§ WHAT IS NEEDED:
Needed from the entries below: every line that holds the word "plus".
SOURCE MATERIAL: Begin
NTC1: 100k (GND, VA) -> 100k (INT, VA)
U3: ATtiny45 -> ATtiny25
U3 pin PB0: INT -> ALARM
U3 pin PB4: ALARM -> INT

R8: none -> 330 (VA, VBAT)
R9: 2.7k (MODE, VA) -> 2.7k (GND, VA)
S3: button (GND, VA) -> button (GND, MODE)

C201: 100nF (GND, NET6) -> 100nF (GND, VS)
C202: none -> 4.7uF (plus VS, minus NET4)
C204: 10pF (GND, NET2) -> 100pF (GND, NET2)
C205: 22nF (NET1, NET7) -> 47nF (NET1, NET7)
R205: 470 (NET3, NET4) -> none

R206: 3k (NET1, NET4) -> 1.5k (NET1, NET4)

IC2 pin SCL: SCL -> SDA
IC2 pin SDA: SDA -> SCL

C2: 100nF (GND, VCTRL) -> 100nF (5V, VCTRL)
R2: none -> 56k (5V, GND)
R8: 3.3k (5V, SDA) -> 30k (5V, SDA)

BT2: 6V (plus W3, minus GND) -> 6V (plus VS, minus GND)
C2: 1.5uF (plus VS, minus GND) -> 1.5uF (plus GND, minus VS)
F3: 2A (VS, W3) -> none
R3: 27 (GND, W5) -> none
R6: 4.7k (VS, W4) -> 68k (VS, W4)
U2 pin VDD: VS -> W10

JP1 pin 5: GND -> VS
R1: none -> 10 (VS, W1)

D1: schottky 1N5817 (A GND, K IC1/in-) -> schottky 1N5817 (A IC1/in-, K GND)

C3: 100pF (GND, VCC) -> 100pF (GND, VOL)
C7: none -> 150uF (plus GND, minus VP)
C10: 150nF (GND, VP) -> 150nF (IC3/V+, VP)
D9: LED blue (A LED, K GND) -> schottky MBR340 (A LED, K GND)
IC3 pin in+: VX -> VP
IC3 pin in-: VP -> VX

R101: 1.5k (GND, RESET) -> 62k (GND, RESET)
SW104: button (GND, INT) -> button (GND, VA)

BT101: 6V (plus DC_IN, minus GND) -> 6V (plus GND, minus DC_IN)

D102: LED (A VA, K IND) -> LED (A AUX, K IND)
SOURCE MATERIAL: End
§ YOUR RESPONSE:
C202: none -> 4.7uF (plus VS, minus NET4)
BT2: 6V (plus W3, minus GND) -> 6V (plus VS, minus GND)
C2: 1.5uF (plus VS, minus GND) -> 1.5uF (plus GND, minus VS)
C7: none -> 150uF (plus GND, minus VP)
BT101: 6V (plus DC_IN, minus GND) -> 6V (plus GND, minus DC_IN)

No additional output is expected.